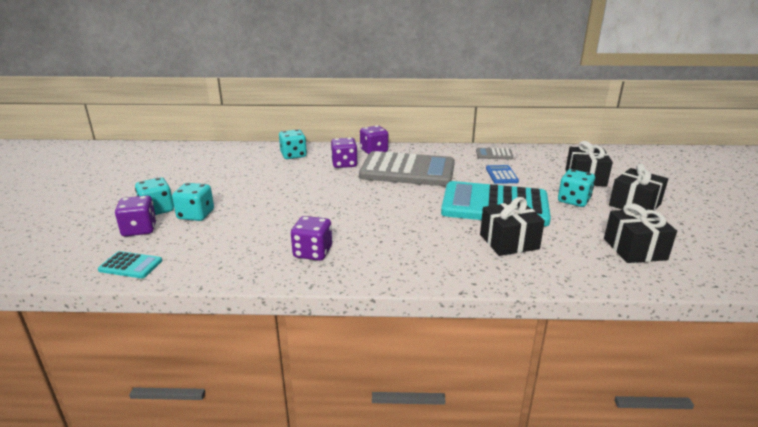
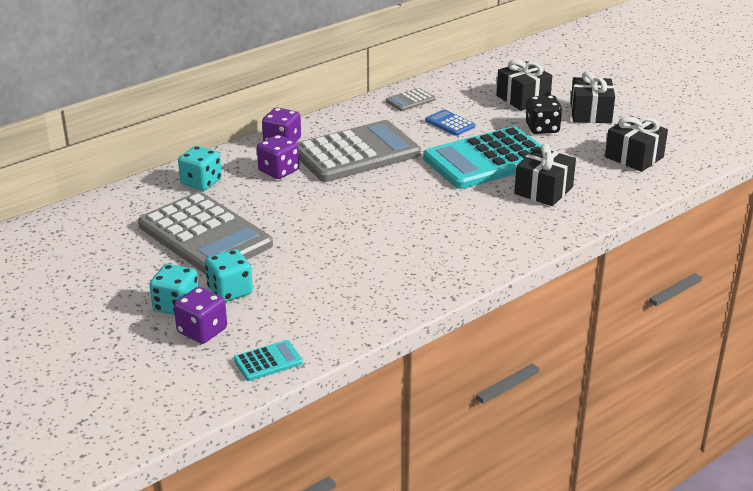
camera: 40 degrees left, 5 degrees up
purple dice [291,216,332,261] -> none
turquoise dice [558,169,595,207] -> black dice [526,95,562,134]
none -> grey calculator [138,192,273,275]

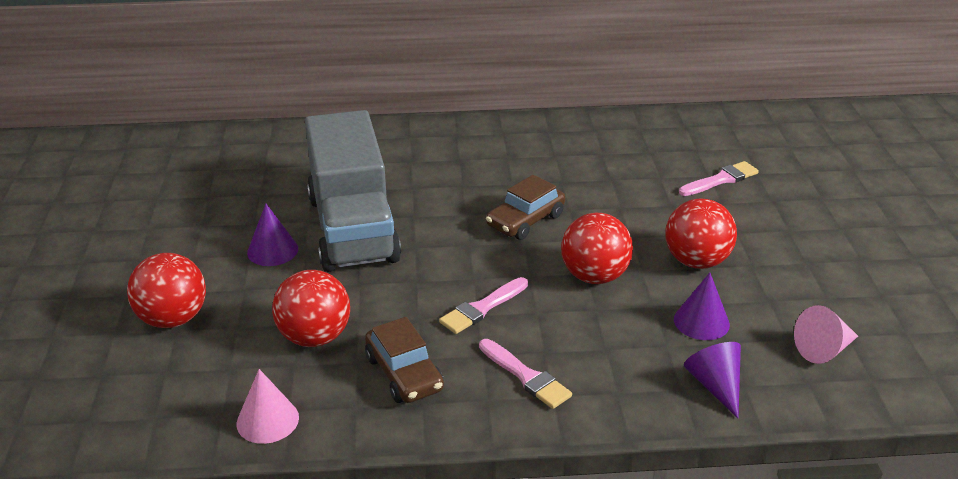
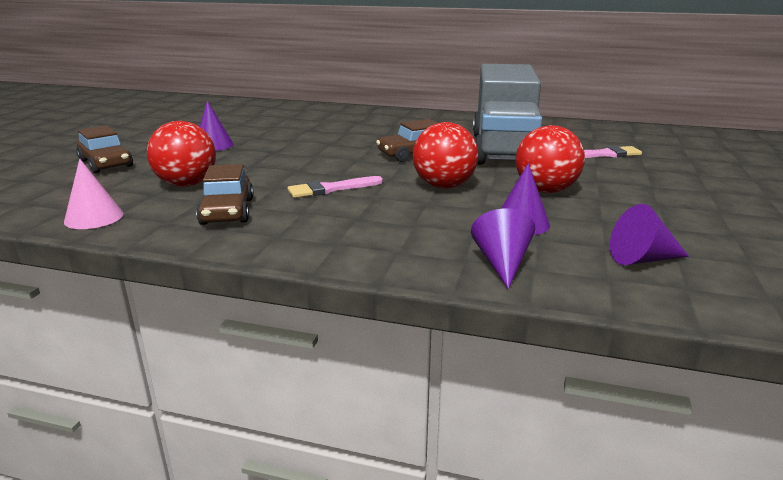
camera: 20 degrees right, 10 degrees down
red ball [127,253,206,328] -> brown car [76,125,133,173]
grey truck [305,110,401,272] -> grey truck moved to [473,64,542,165]
pink brush [479,339,572,409] -> none
pink cone [794,305,858,364] -> purple cone [610,204,689,265]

*EXERCISE AIM*
Make an exact copy of the records shown above, without the pictures.

*EXPECTED ANSWER*
camera: 40 degrees left, 5 degrees up
purple dice [291,216,332,261] -> none
turquoise dice [558,169,595,207] -> black dice [526,95,562,134]
none -> grey calculator [138,192,273,275]

camera: 20 degrees right, 10 degrees down
red ball [127,253,206,328] -> brown car [76,125,133,173]
grey truck [305,110,401,272] -> grey truck moved to [473,64,542,165]
pink brush [479,339,572,409] -> none
pink cone [794,305,858,364] -> purple cone [610,204,689,265]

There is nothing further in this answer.